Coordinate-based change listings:
**********
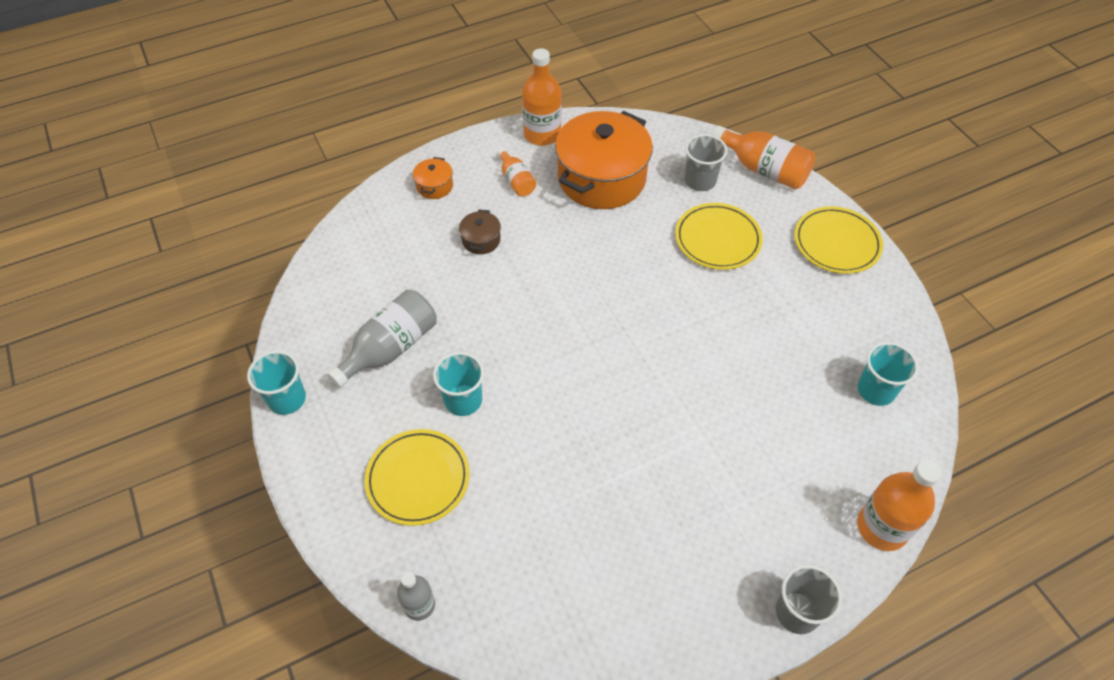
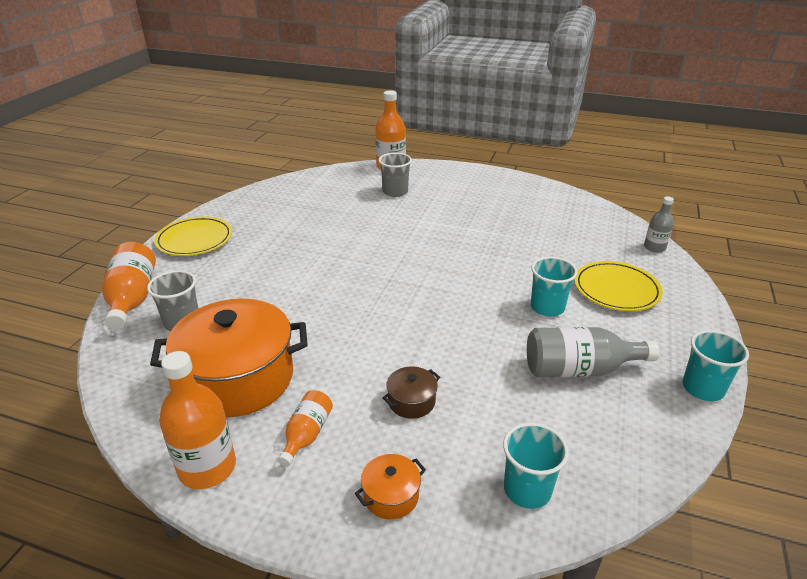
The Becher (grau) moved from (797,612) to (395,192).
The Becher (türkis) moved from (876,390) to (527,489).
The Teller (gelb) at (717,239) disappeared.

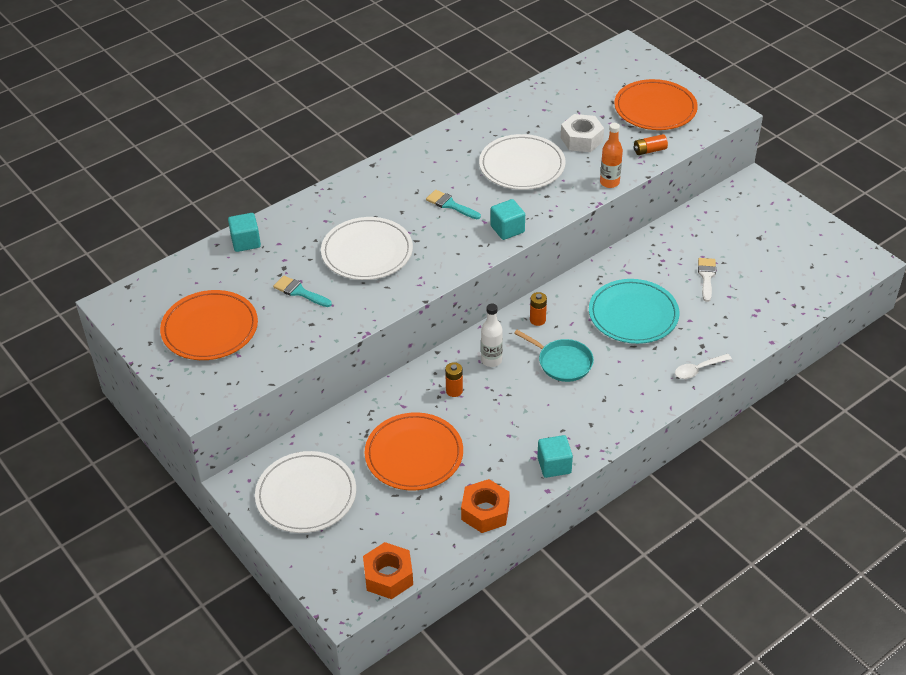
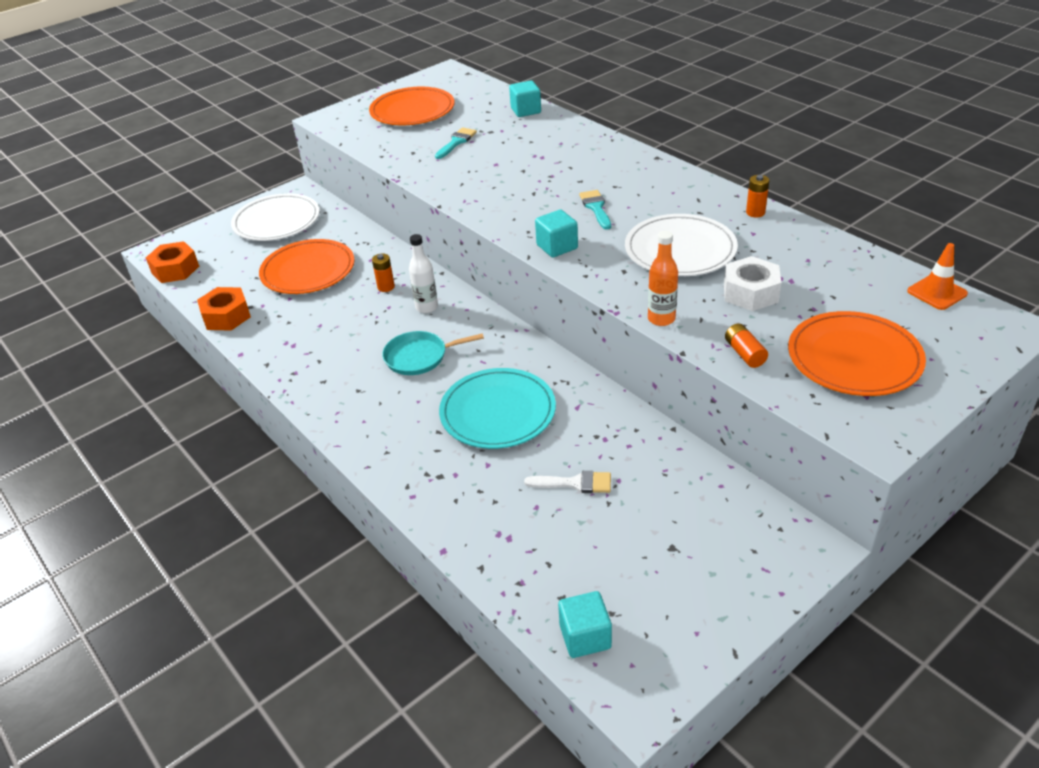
The Pfanne (türkis) at (562,362) turned 45 degrees clockwise.
The Kubus (türkis) moved from (554,465) to (585,637).
The Pinsel (türkis) at (450,205) turned 45 degrees counterclockwise.
The Batterie (orange) moved from (537,320) to (755,212).
The Leitkegel (orange) at (937,292) appeared.
The Teller (weiß) at (367,252) disappeared.
The Löffel (weiß) at (698,370) disappeared.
**********
◆ WHAT YOU WILL DO
Leave out the pictures and set down all of the data exactly.

◆ TASK SOLUTION
The Becher (grau) moved from (797,612) to (395,192).
The Becher (türkis) moved from (876,390) to (527,489).
The Teller (gelb) at (717,239) disappeared.

The Pfanne (türkis) at (562,362) turned 45 degrees clockwise.
The Kubus (türkis) moved from (554,465) to (585,637).
The Pinsel (türkis) at (450,205) turned 45 degrees counterclockwise.
The Batterie (orange) moved from (537,320) to (755,212).
The Leitkegel (orange) at (937,292) appeared.
The Teller (weiß) at (367,252) disappeared.
The Löffel (weiß) at (698,370) disappeared.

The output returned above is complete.